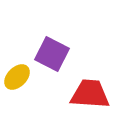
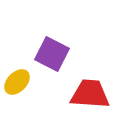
yellow ellipse: moved 5 px down
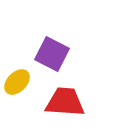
red trapezoid: moved 25 px left, 8 px down
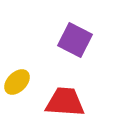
purple square: moved 23 px right, 14 px up
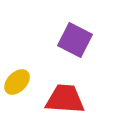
red trapezoid: moved 3 px up
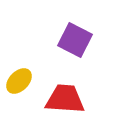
yellow ellipse: moved 2 px right, 1 px up
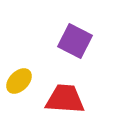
purple square: moved 1 px down
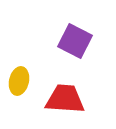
yellow ellipse: rotated 32 degrees counterclockwise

Work to be completed
Copy out every line of the entries above word for word, leaving out the pictures.

Result for this task
yellow ellipse: moved 5 px down
red trapezoid: moved 25 px left, 8 px down
purple square: moved 23 px right, 14 px up
red trapezoid: moved 3 px up
yellow ellipse: moved 2 px right, 1 px up
purple square: moved 1 px down
yellow ellipse: rotated 32 degrees counterclockwise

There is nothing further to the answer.